WHAT IS BEING ASKED
Find the lines below in which the string "orange" occurs. Copy each one.

MATERIALS PROVIDED

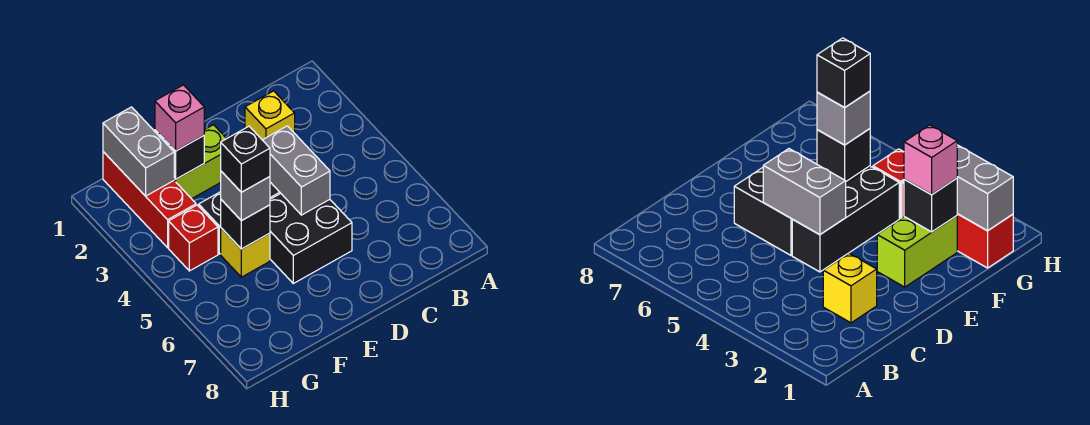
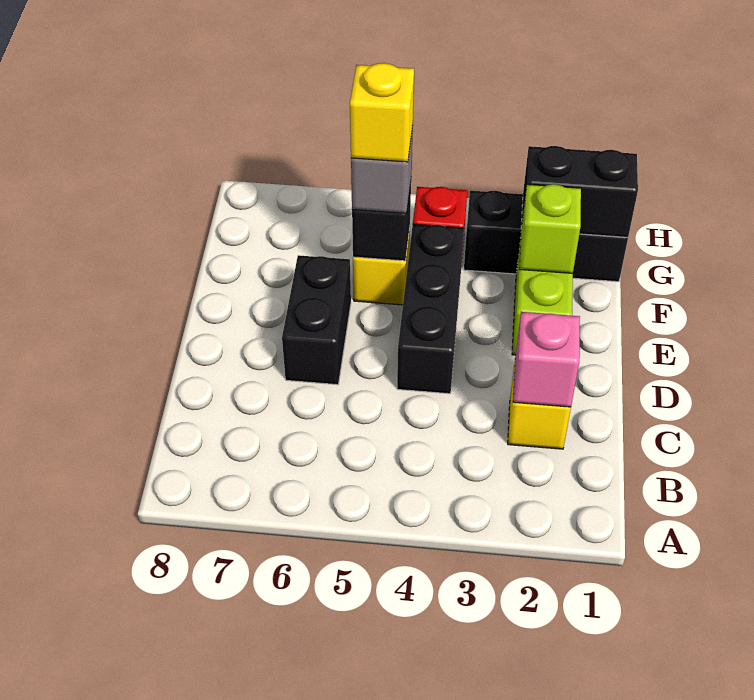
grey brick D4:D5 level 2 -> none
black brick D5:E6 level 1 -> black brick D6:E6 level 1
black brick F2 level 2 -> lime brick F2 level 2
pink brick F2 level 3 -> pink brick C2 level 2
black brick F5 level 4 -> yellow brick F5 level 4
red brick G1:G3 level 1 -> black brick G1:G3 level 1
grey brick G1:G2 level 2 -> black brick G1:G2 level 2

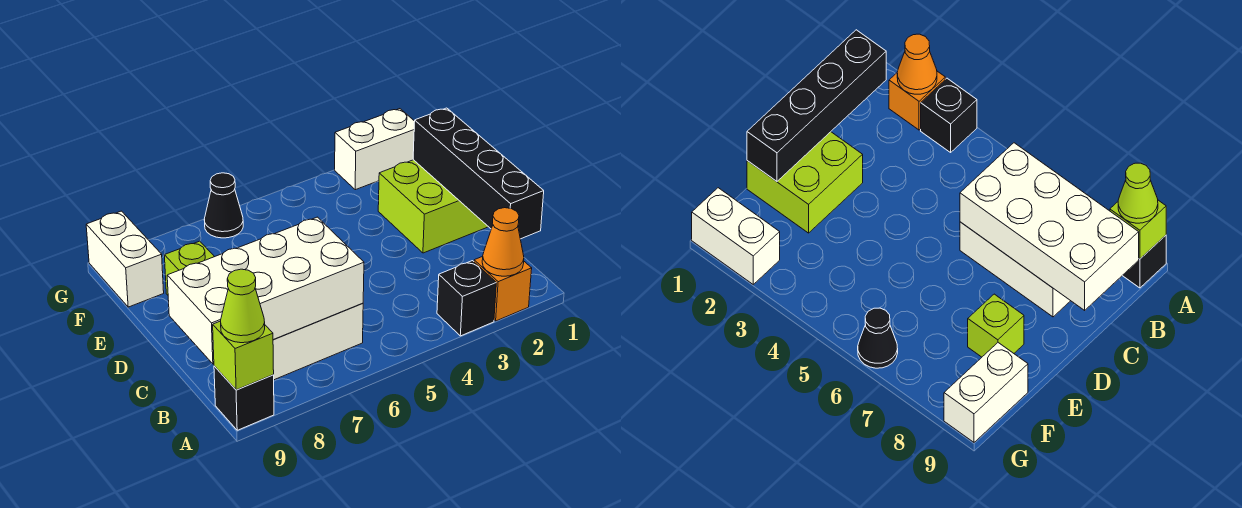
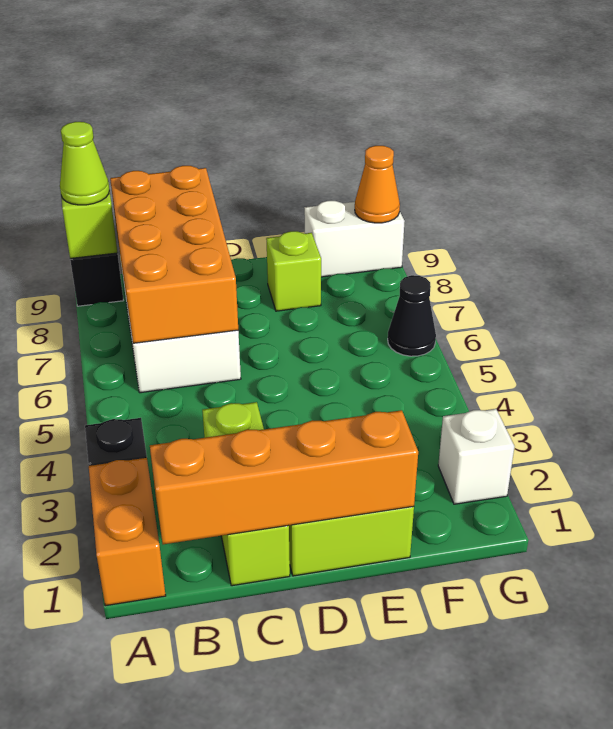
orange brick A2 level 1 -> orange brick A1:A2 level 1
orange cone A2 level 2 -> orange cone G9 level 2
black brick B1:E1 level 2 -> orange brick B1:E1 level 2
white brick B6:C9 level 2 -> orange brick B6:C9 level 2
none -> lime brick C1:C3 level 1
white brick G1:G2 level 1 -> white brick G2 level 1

---

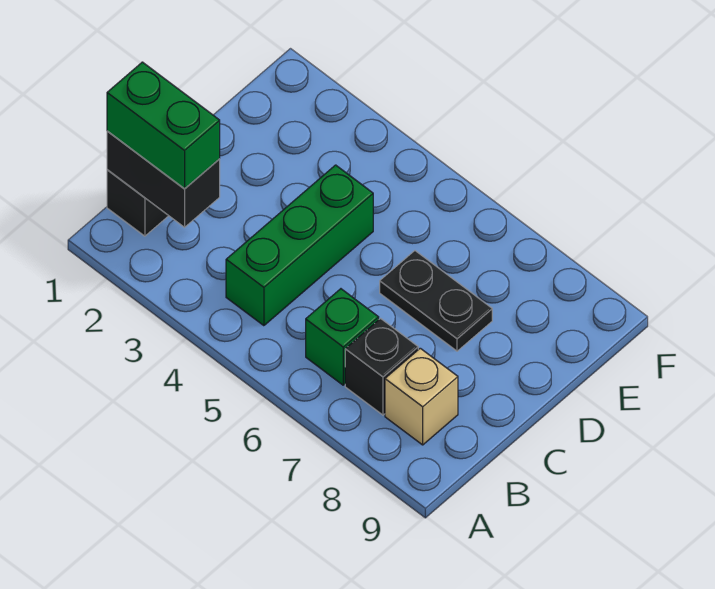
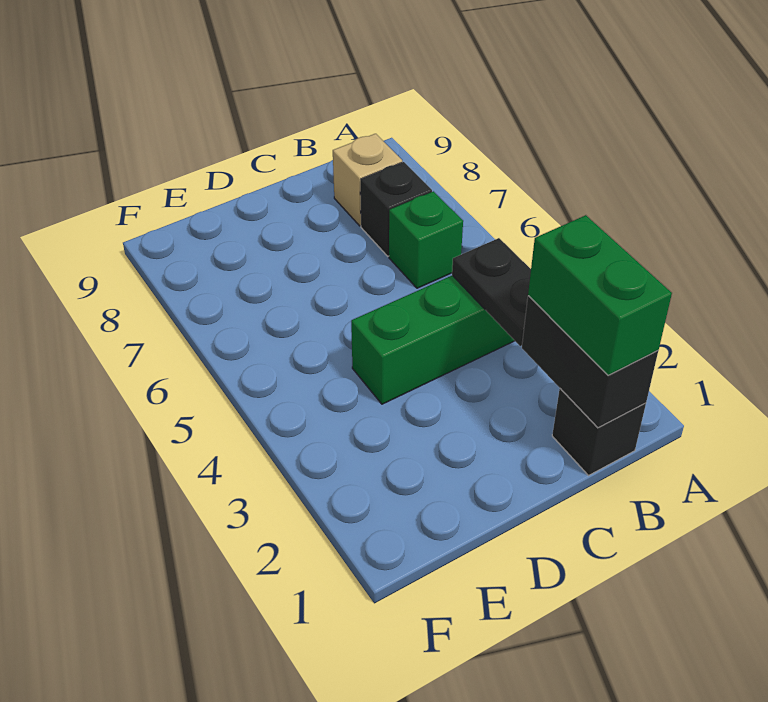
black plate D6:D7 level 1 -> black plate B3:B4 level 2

RESPONSE BELOW
orange brick A2 level 1 -> orange brick A1:A2 level 1
orange cone A2 level 2 -> orange cone G9 level 2
black brick B1:E1 level 2 -> orange brick B1:E1 level 2
white brick B6:C9 level 2 -> orange brick B6:C9 level 2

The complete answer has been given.